Data entries:
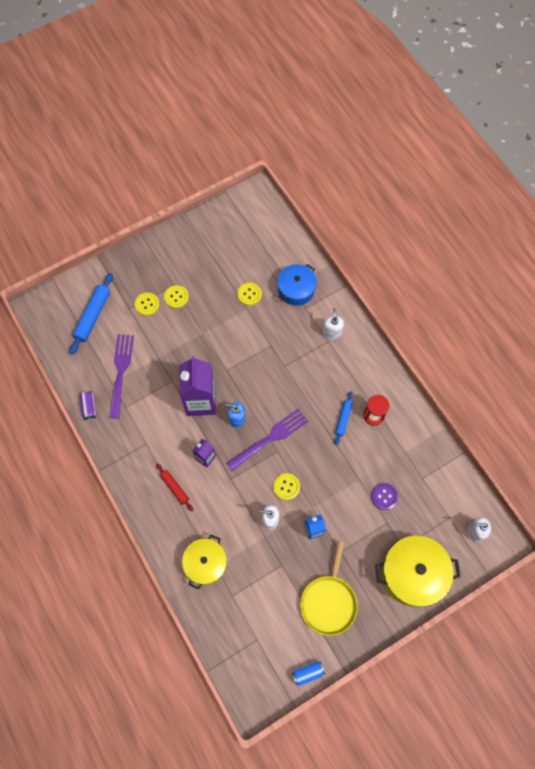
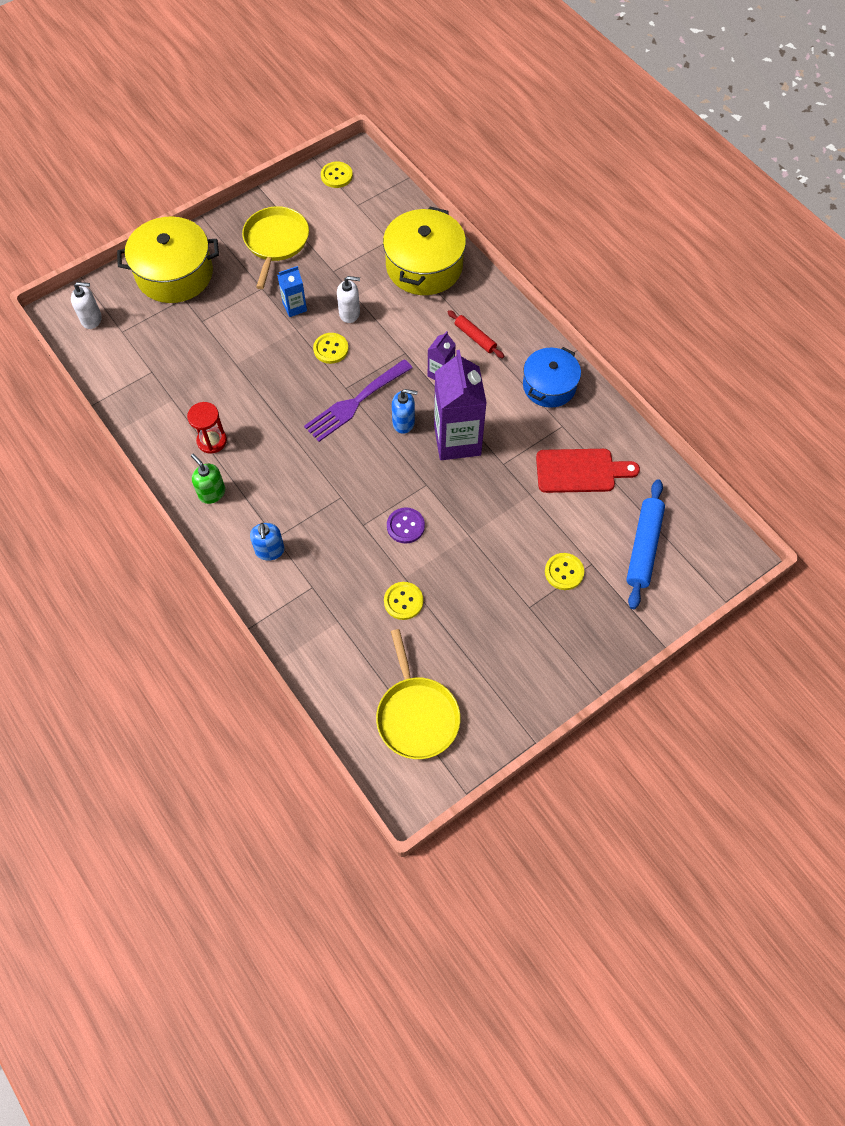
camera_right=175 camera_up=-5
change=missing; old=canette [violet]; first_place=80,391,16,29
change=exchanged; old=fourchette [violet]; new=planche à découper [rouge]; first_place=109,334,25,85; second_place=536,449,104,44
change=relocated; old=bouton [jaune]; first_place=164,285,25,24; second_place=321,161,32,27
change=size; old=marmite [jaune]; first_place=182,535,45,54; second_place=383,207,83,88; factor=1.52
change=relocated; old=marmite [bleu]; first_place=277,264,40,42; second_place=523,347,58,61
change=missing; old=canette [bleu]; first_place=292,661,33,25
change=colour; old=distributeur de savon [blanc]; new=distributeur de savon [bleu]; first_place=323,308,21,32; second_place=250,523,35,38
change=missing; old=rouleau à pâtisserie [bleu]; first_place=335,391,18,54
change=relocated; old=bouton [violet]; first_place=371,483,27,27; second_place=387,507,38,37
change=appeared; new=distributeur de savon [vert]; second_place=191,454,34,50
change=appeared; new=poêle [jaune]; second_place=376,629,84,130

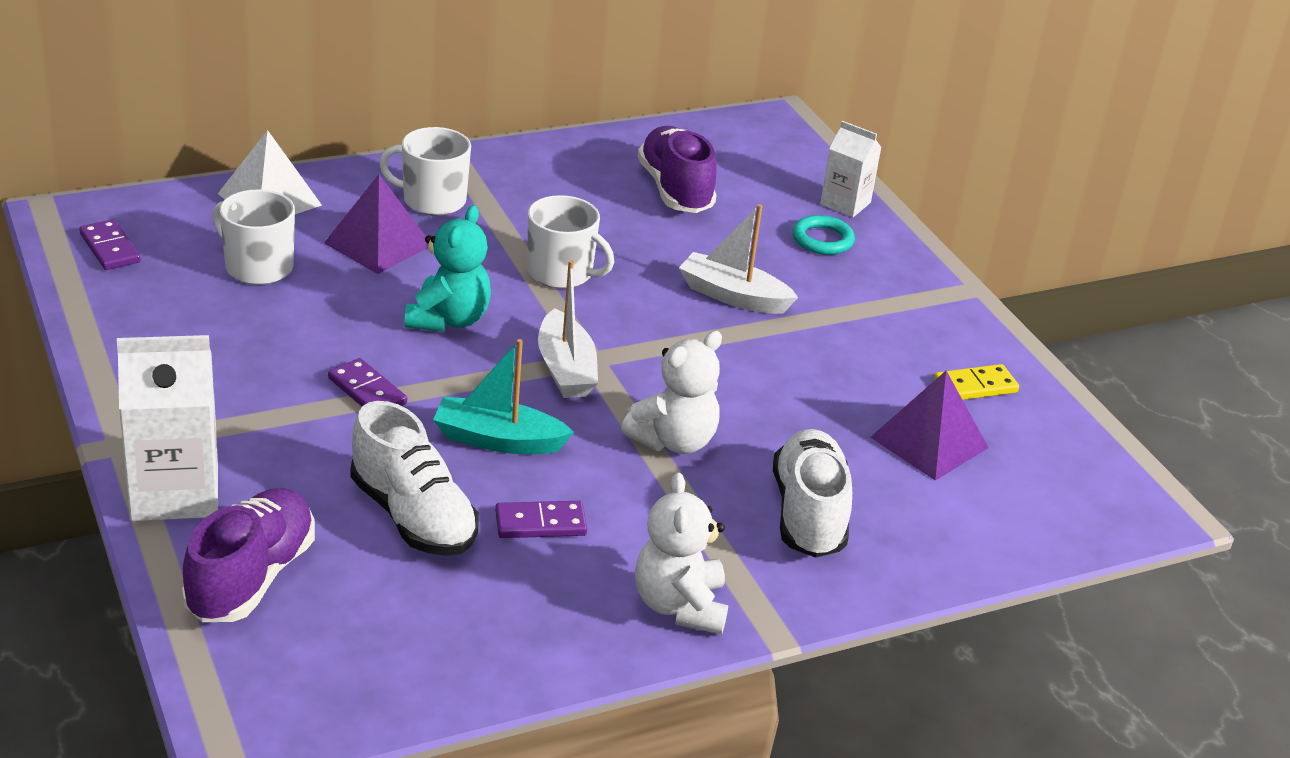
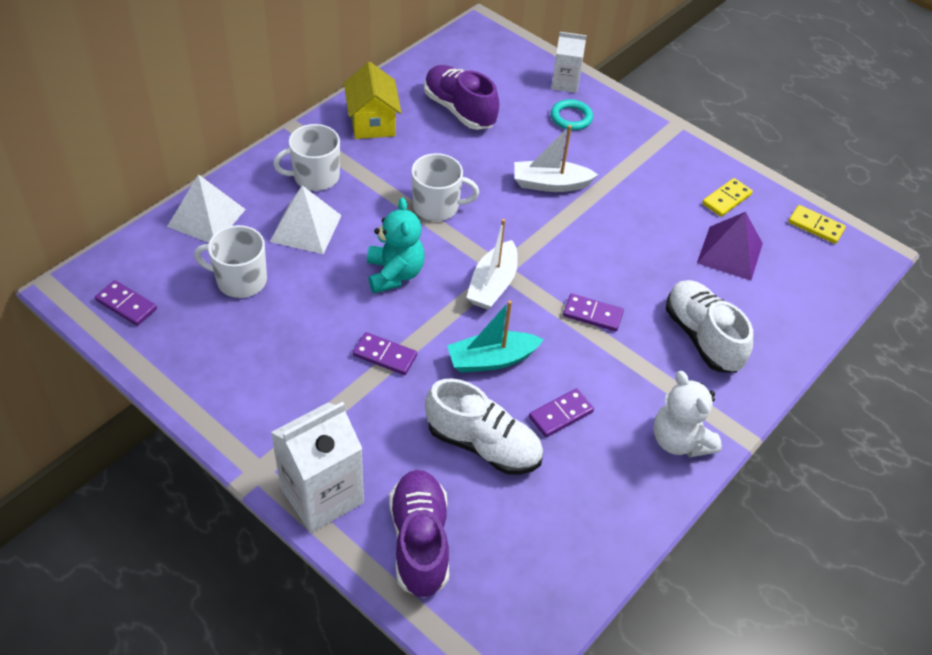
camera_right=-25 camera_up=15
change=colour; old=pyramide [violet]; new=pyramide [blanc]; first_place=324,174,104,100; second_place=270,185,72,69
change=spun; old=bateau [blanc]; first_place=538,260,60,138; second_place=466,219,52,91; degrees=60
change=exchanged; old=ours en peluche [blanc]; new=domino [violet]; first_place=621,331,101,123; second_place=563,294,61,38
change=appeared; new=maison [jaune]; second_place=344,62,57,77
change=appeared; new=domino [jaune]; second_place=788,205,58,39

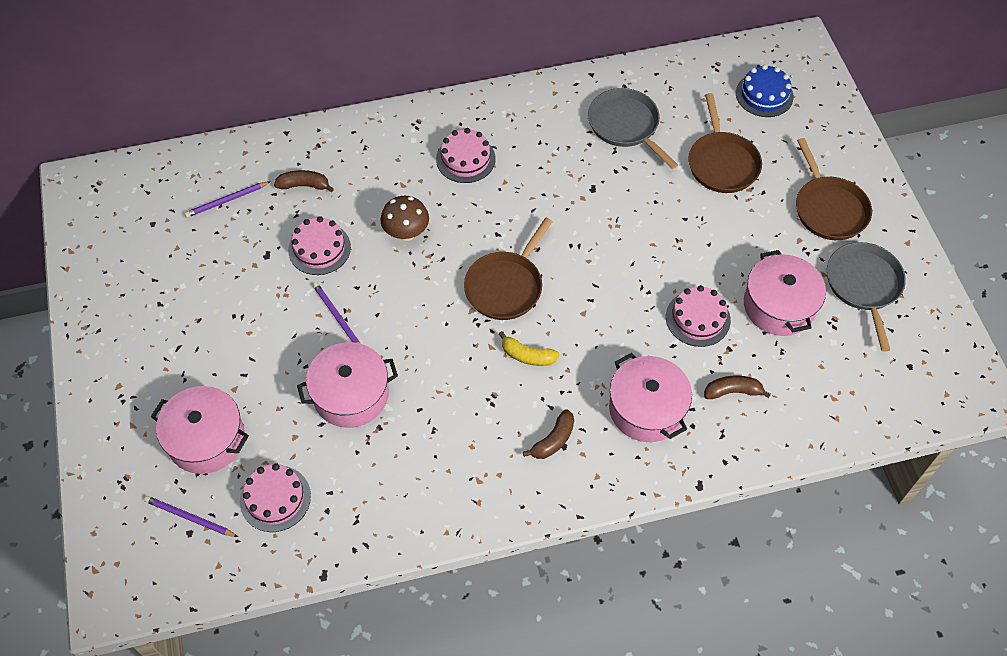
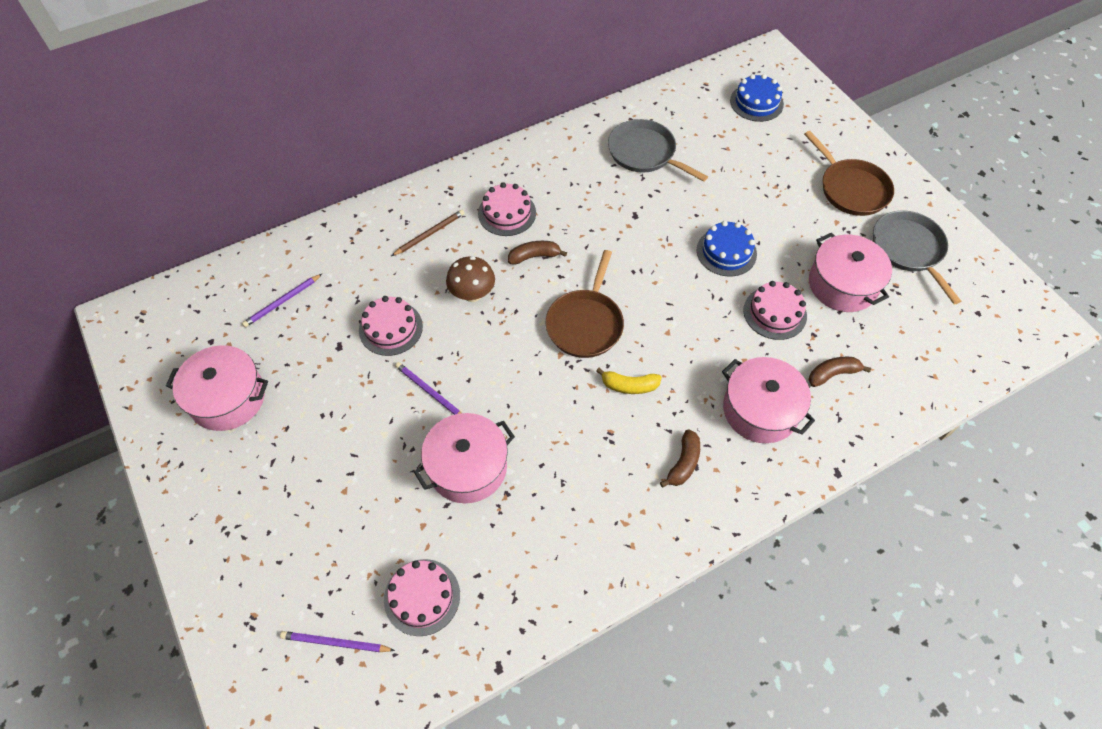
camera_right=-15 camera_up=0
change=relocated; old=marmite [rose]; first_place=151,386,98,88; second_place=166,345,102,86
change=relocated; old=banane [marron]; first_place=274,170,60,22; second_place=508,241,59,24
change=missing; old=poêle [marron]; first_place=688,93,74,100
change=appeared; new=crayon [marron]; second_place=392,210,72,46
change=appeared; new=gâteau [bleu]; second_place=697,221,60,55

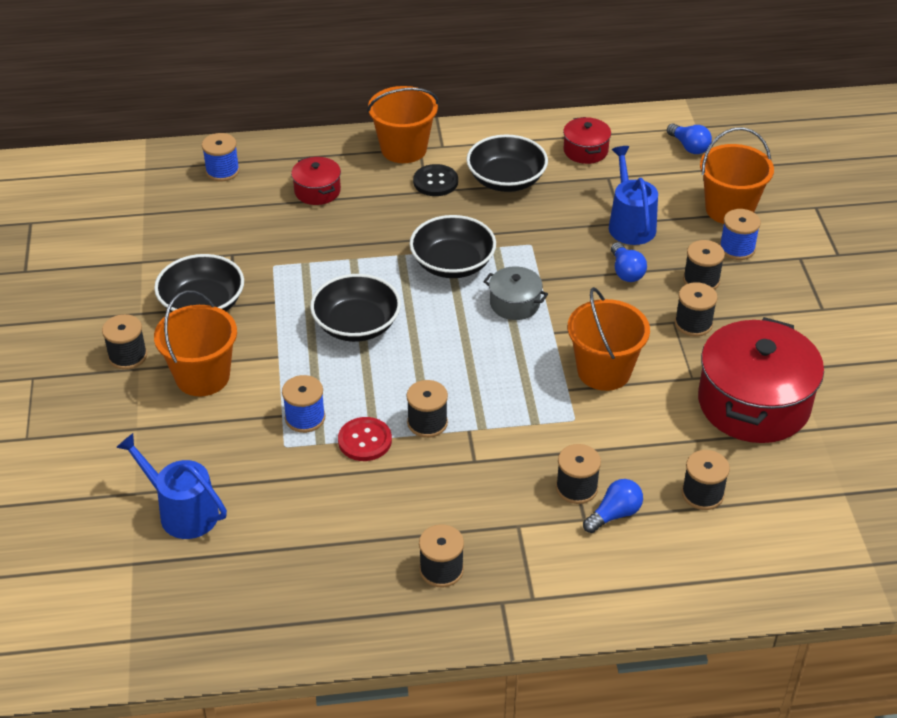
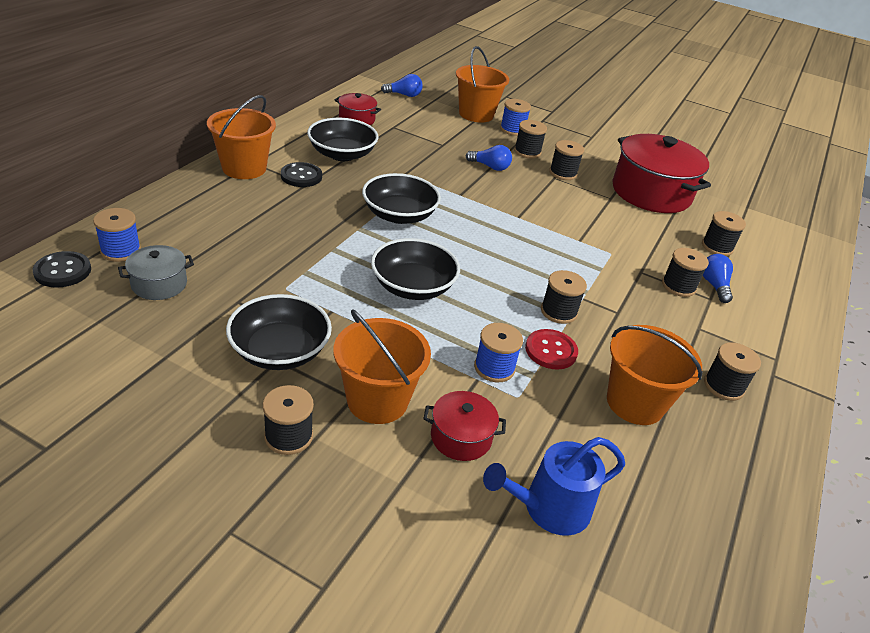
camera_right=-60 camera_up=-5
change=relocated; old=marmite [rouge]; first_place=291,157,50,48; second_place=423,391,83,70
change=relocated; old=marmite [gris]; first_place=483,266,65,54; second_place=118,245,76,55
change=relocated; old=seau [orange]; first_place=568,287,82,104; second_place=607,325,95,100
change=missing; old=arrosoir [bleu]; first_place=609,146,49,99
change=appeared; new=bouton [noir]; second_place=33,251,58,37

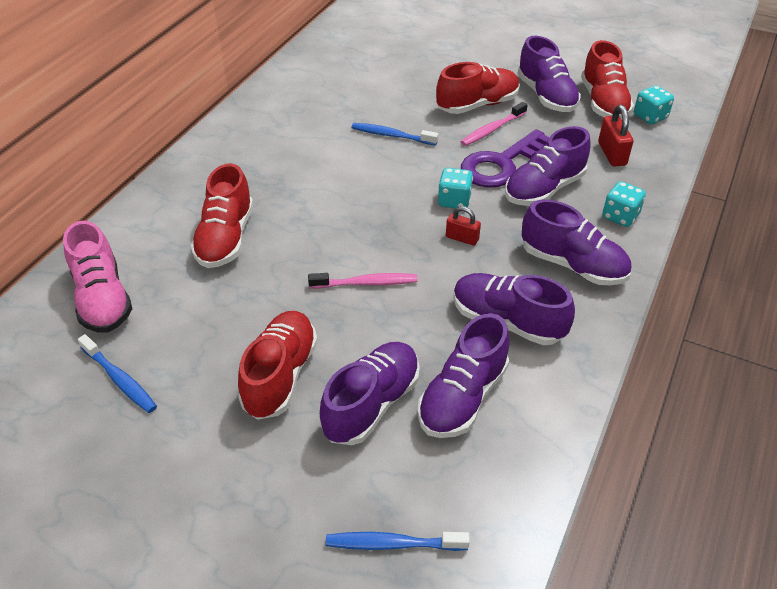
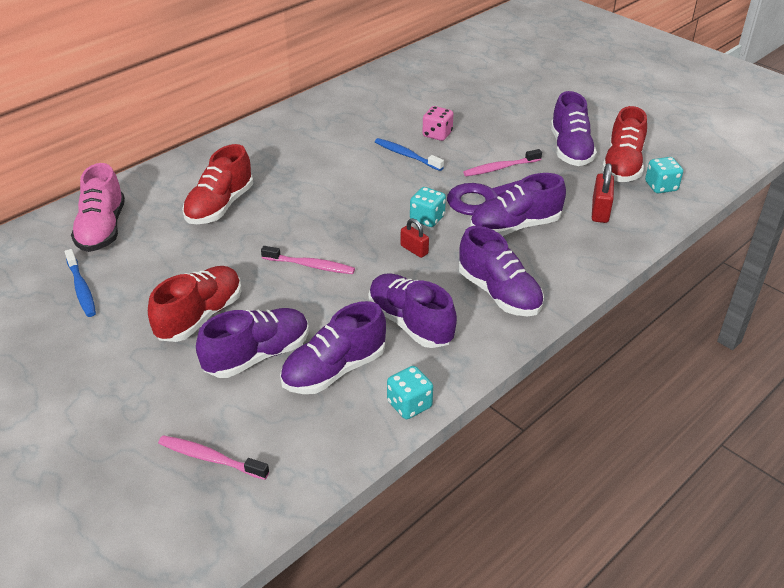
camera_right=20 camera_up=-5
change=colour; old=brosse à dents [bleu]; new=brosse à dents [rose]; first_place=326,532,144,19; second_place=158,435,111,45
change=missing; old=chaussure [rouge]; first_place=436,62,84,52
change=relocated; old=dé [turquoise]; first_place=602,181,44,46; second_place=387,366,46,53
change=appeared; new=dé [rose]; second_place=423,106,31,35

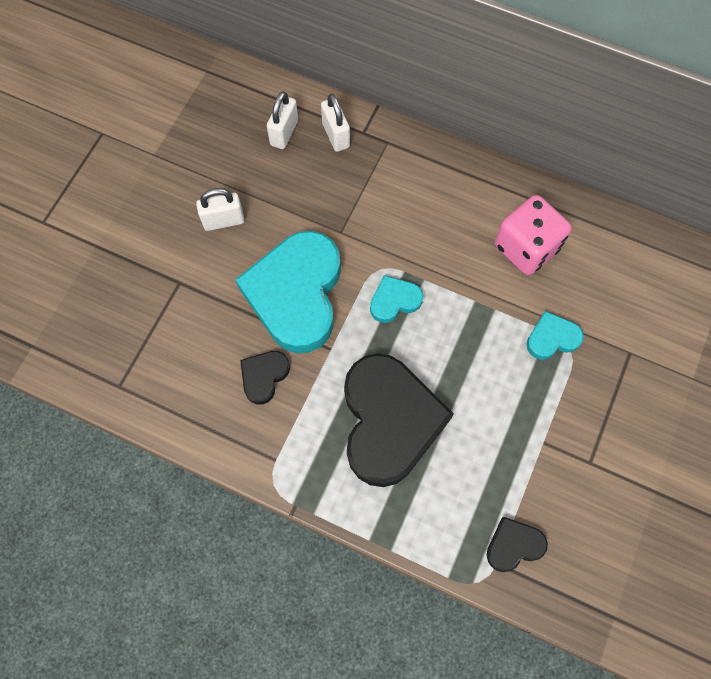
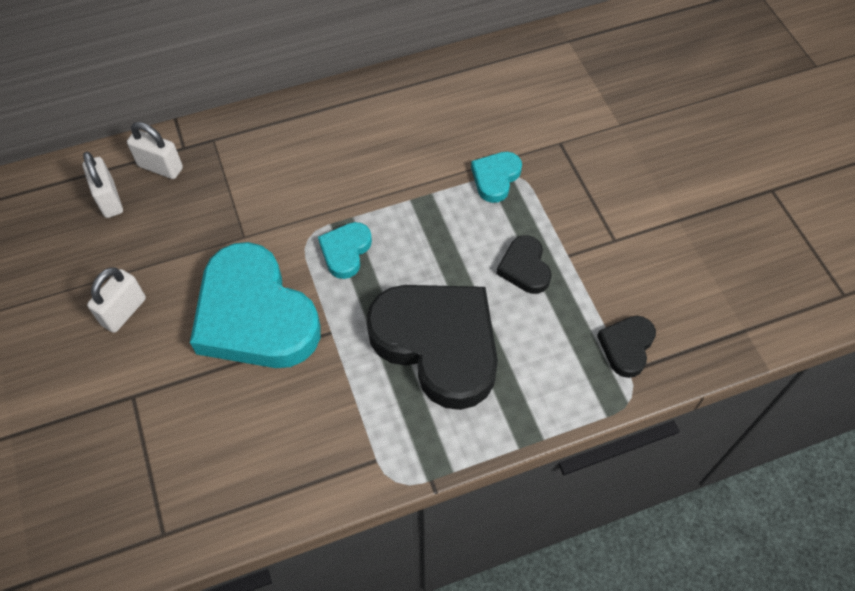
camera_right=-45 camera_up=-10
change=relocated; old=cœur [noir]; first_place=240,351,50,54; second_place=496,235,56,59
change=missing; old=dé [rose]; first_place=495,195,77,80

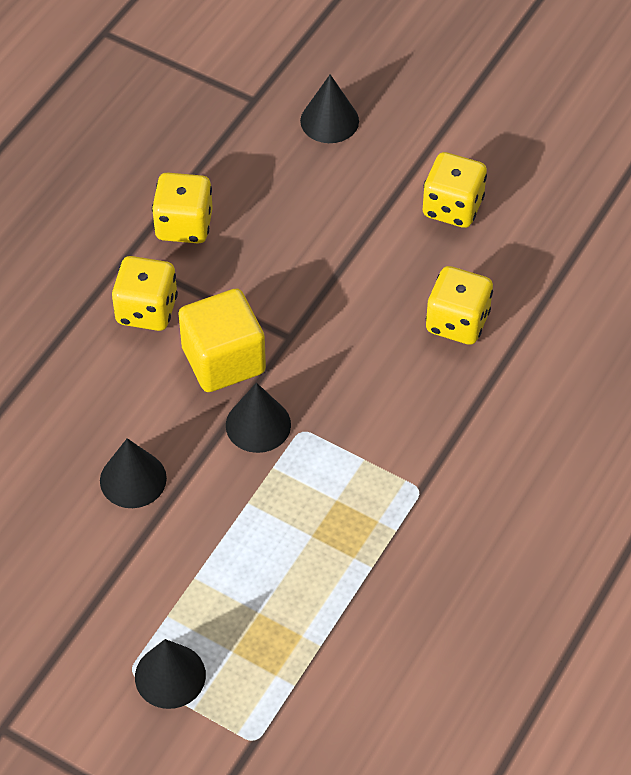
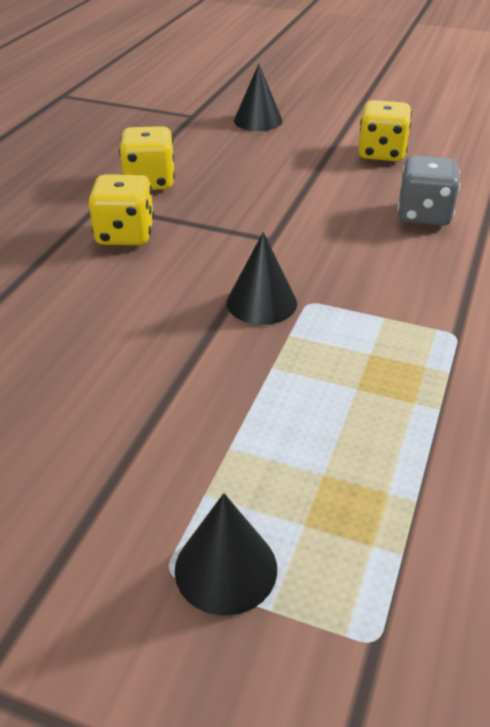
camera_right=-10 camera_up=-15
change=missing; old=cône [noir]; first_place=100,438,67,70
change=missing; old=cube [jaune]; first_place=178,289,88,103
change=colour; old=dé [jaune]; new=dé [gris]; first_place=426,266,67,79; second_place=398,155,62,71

DIRECTIONS >>
Print the lines above from the one with "change=missing; old=canette [violet];" through the one with "change=missing; old=rouleau à", both included, exactly as written and nothing more.

TASK RESULT >>
change=missing; old=canette [violet]; first_place=80,391,16,29
change=exchanged; old=fourchette [violet]; new=planche à découper [rouge]; first_place=109,334,25,85; second_place=536,449,104,44
change=relocated; old=bouton [jaune]; first_place=164,285,25,24; second_place=321,161,32,27
change=size; old=marmite [jaune]; first_place=182,535,45,54; second_place=383,207,83,88; factor=1.52
change=relocated; old=marmite [bleu]; first_place=277,264,40,42; second_place=523,347,58,61
change=missing; old=canette [bleu]; first_place=292,661,33,25
change=colour; old=distributeur de savon [blanc]; new=distributeur de savon [bleu]; first_place=323,308,21,32; second_place=250,523,35,38
change=missing; old=rouleau à pâtisserie [bleu]; first_place=335,391,18,54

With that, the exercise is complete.